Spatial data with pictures
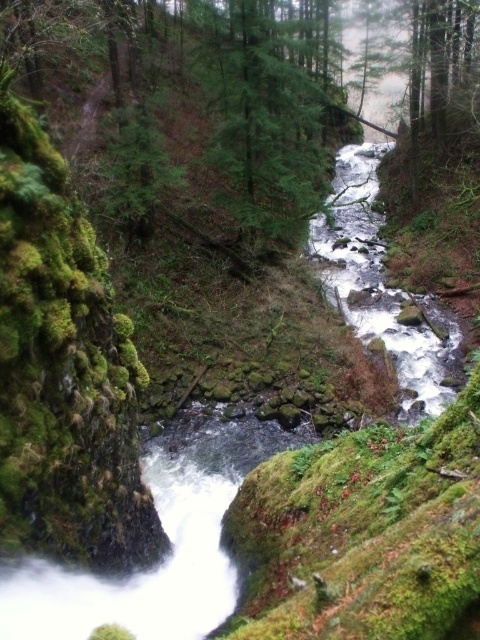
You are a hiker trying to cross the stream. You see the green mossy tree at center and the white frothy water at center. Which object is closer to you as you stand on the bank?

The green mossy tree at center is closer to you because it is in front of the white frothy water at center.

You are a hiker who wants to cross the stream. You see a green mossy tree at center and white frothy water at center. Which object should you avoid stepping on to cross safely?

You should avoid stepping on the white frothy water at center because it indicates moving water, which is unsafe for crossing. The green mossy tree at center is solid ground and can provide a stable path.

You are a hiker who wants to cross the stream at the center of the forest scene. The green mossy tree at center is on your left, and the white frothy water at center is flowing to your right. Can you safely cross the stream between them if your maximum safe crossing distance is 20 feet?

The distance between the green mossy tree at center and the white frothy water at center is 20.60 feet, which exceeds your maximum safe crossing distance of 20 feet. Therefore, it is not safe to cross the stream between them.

* **Instructions for the task**:
Can you reproduce every item above with "hiker" swapped for "walker", changing nothing else and leaving out the pictures?

* **Full output**:
You are a walker trying to cross the stream. You see the green mossy tree at center and the white frothy water at center. Which object is closer to you as you stand on the bank?

The green mossy tree at center is closer to you because it is in front of the white frothy water at center.

You are a walker who wants to cross the stream. You see a green mossy tree at center and white frothy water at center. Which object should you avoid stepping on to cross safely?

You should avoid stepping on the white frothy water at center because it indicates moving water, which is unsafe for crossing. The green mossy tree at center is solid ground and can provide a stable path.

You are a walker who wants to cross the stream at the center of the forest scene. The green mossy tree at center is on your left, and the white frothy water at center is flowing to your right. Can you safely cross the stream between them if your maximum safe crossing distance is 20 feet?

The distance between the green mossy tree at center and the white frothy water at center is 20.60 feet, which exceeds your maximum safe crossing distance of 20 feet. Therefore, it is not safe to cross the stream between them.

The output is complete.